Information supplied:
>>>

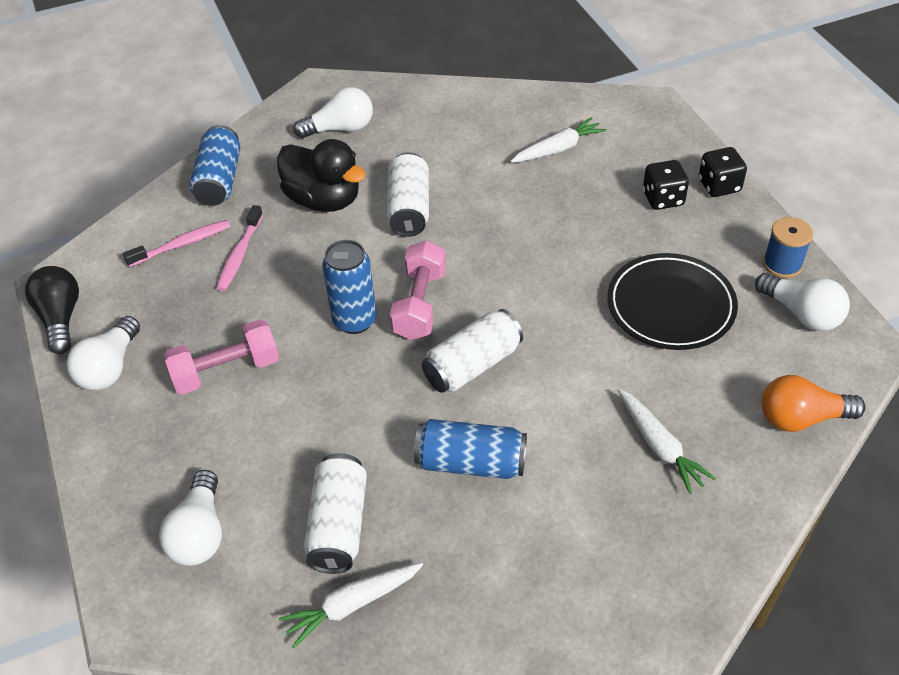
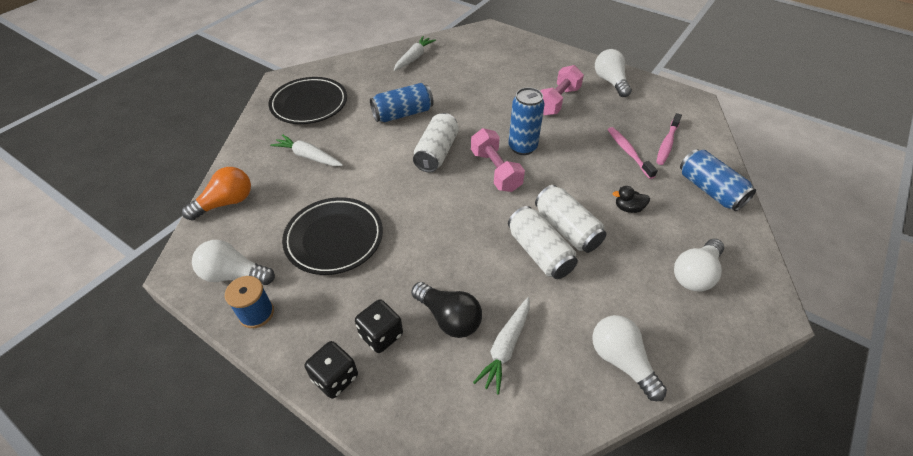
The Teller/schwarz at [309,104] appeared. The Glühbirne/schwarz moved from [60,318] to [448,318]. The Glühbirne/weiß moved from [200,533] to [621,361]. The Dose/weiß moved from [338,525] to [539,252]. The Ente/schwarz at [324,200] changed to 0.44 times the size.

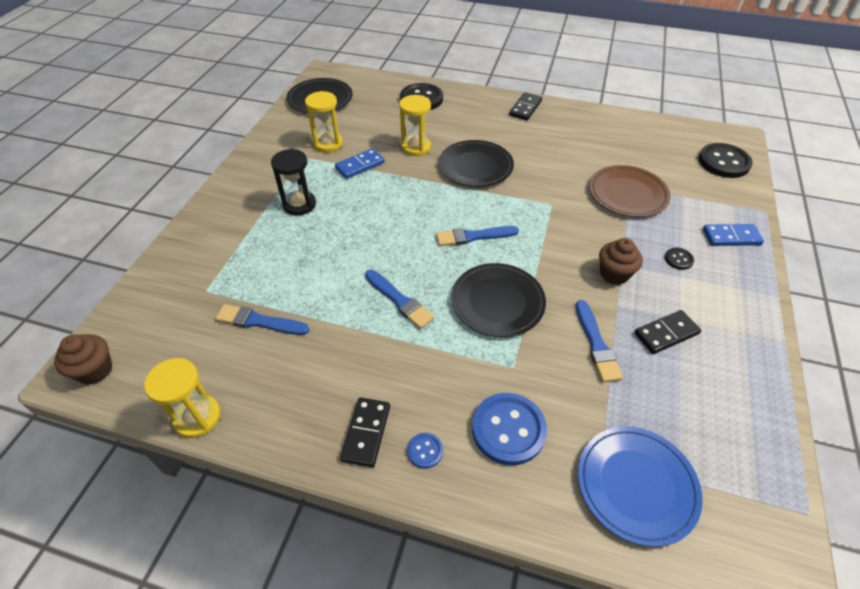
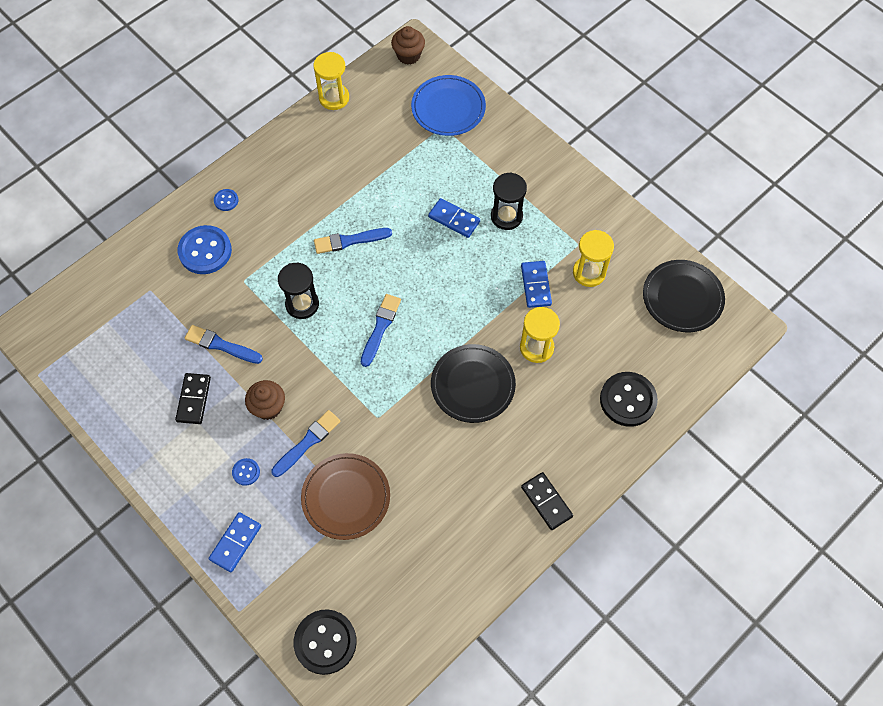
The Dominostein/schwarz at [366,433] disappeared. The Dominostein/blau at [454,219] appeared. The Pinsel/blau moved from [259,321] to [307,442]. The Teller/blau moved from [636,485] to [448,108]. The Teller/schwarz at [497,302] was replaced by the Sanduhr/schwarz at [302,304]. The Knopf/schwarz at [678,259] became the Knopf/blau at [246,472].

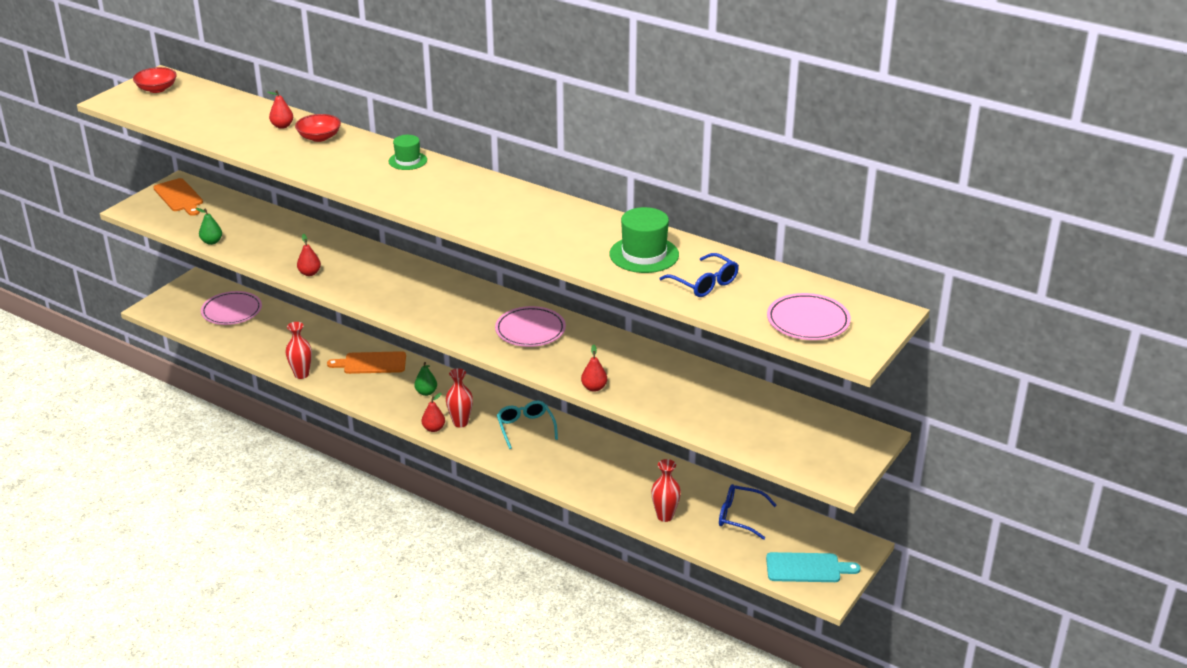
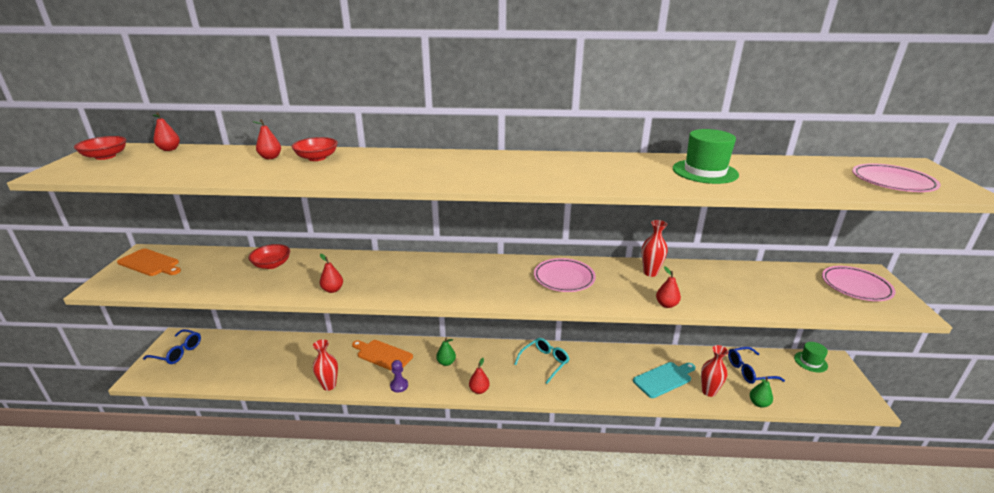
The Birne/rot at [169,149] appeared. The Schüssel/rot at [272,264] appeared. The Bauer/lila at [399,386] appeared. The Birne/grün moved from [211,242] to [758,403]. The Teller/rosa moved from [232,311] to [856,286]. The Hut/grün moved from [407,161] to [810,362]. The Vase/rot moved from [460,423] to [650,273]. The Brille/blau moved from [704,283] to [178,352]. The Schneidebrett/türkis moved from [807,568] to [664,379]. The Schneidebrett/orange at [371,363] turned 60 degrees clockwise. The Brille/türkis at [525,427] turned 90 degrees clockwise.

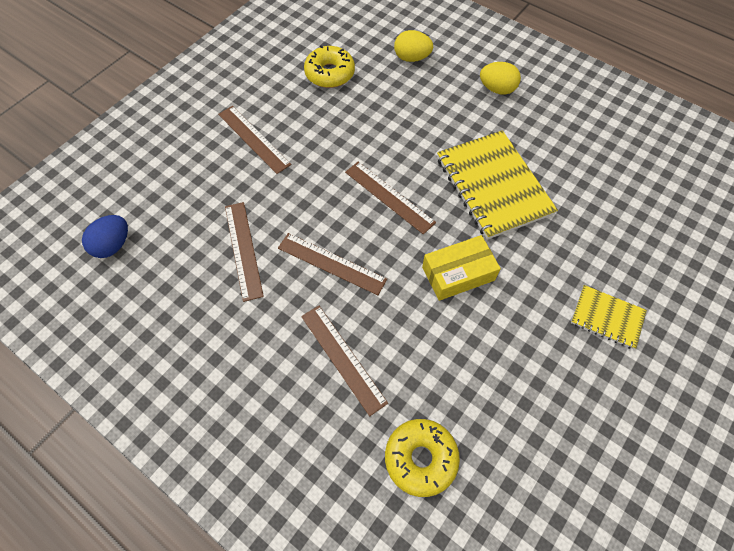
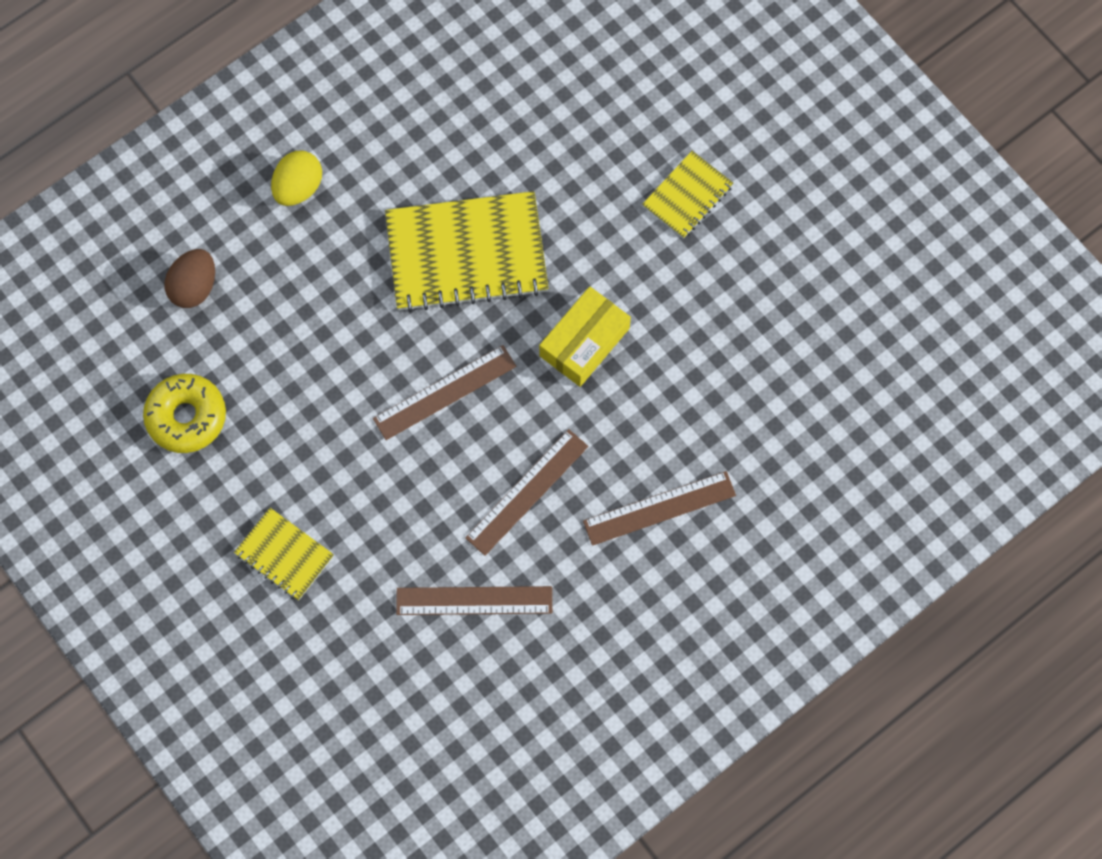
The Ei/blau at [113,245] disappeared. The Donut/gelb at [420,458] disappeared. The Lineal/braun at [254,139] was replaced by the Notizbuch/gelb at [284,555]. The Ei/gelb at [412,58] became the Ei/braun at [194,287]. The Schachtel/gelb at [458,273] turned 45 degrees clockwise.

<<<

Task instructions:
All of the material should be reproduced exactly, apart from the pictures.

The completed task:
The Teller/schwarz at [309,104] appeared. The Glühbirne/schwarz moved from [60,318] to [448,318]. The Glühbirne/weiß moved from [200,533] to [621,361]. The Dose/weiß moved from [338,525] to [539,252]. The Ente/schwarz at [324,200] changed to 0.44 times the size.

The Dominostein/schwarz at [366,433] disappeared. The Dominostein/blau at [454,219] appeared. The Pinsel/blau moved from [259,321] to [307,442]. The Teller/blau moved from [636,485] to [448,108]. The Teller/schwarz at [497,302] was replaced by the Sanduhr/schwarz at [302,304]. The Knopf/schwarz at [678,259] became the Knopf/blau at [246,472].

The Birne/rot at [169,149] appeared. The Schüssel/rot at [272,264] appeared. The Bauer/lila at [399,386] appeared. The Birne/grün moved from [211,242] to [758,403]. The Teller/rosa moved from [232,311] to [856,286]. The Hut/grün moved from [407,161] to [810,362]. The Vase/rot moved from [460,423] to [650,273]. The Brille/blau moved from [704,283] to [178,352]. The Schneidebrett/türkis moved from [807,568] to [664,379]. The Schneidebrett/orange at [371,363] turned 60 degrees clockwise. The Brille/türkis at [525,427] turned 90 degrees clockwise.

The Ei/blau at [113,245] disappeared. The Donut/gelb at [420,458] disappeared. The Lineal/braun at [254,139] was replaced by the Notizbuch/gelb at [284,555]. The Ei/gelb at [412,58] became the Ei/braun at [194,287]. The Schachtel/gelb at [458,273] turned 45 degrees clockwise.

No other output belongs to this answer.